Prompt:
Return all lines below containing the word "schottky".

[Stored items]
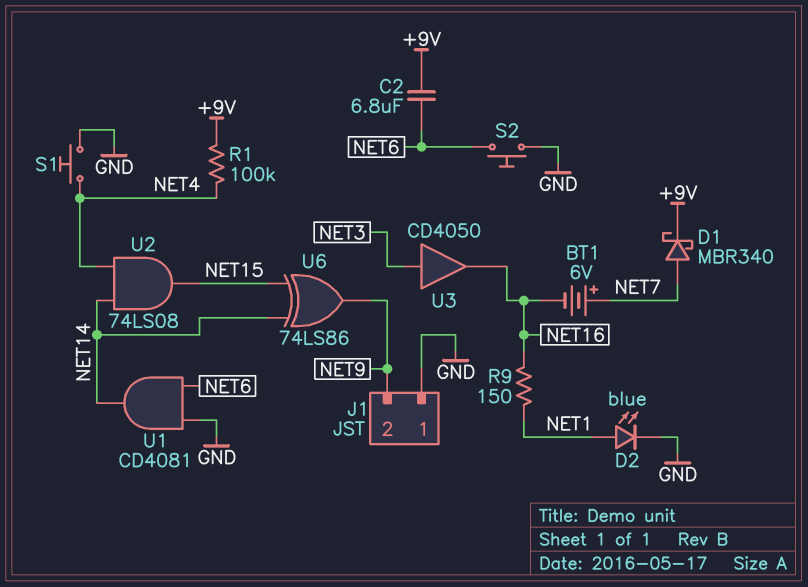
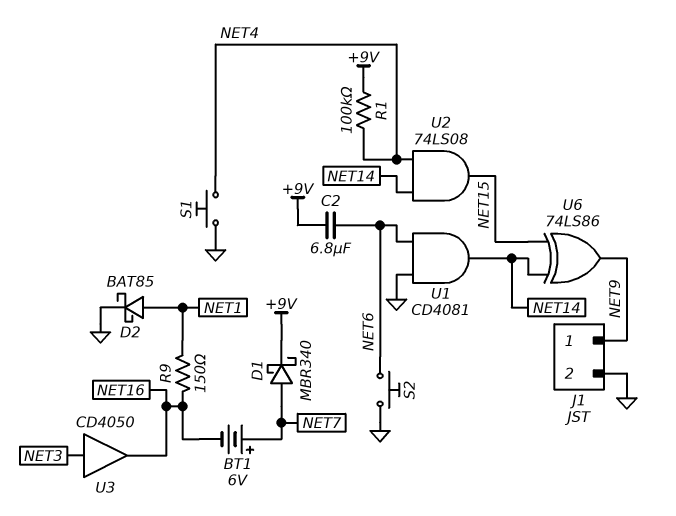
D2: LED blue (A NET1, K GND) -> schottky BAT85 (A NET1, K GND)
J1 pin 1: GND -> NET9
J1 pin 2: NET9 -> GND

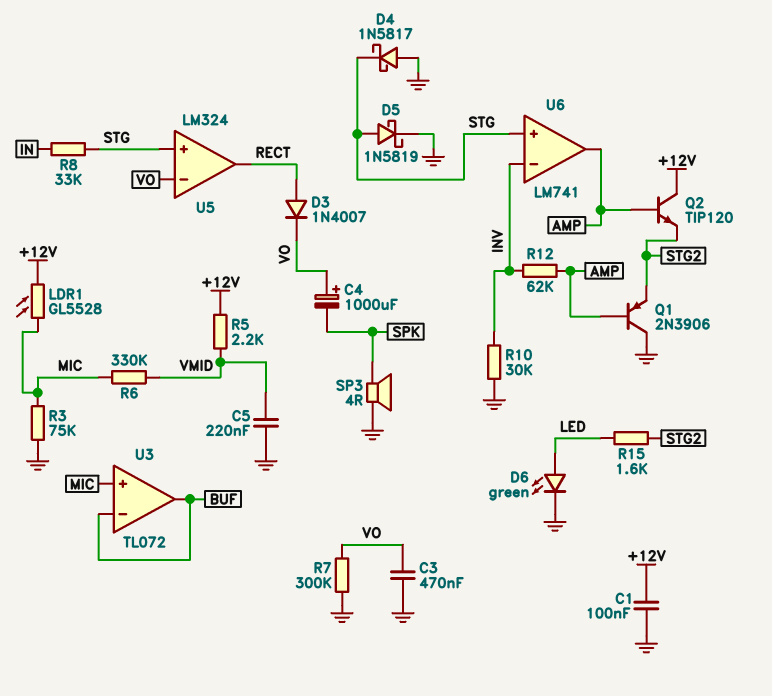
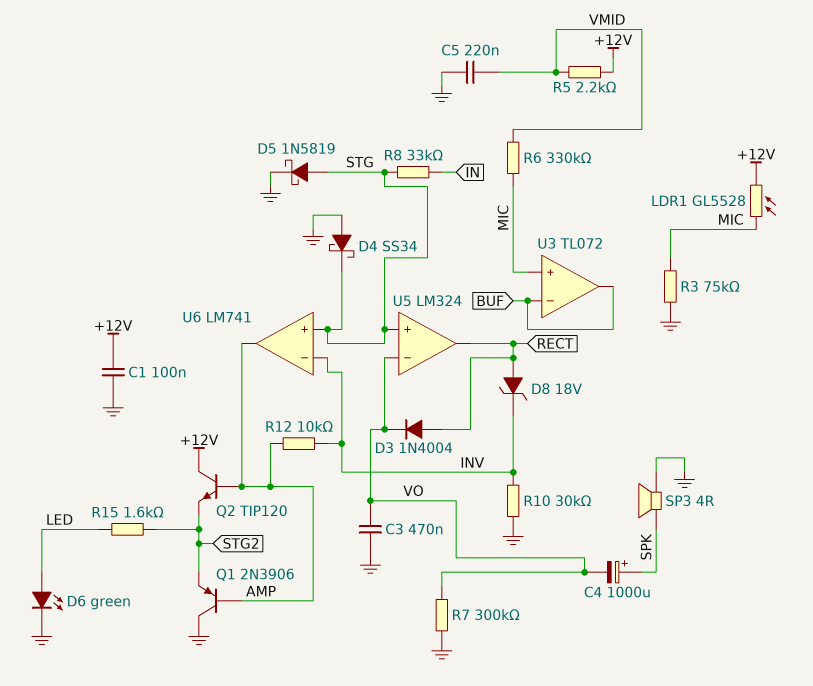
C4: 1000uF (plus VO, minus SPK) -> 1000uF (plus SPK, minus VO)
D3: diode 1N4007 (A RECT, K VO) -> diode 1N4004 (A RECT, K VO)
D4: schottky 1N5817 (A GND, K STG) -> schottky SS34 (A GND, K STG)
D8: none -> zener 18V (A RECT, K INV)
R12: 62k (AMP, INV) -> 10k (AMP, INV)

Output for this task:
D2: LED blue (A NET1, K GND) -> schottky BAT85 (A NET1, K GND)
D4: schottky 1N5817 (A GND, K STG) -> schottky SS34 (A GND, K STG)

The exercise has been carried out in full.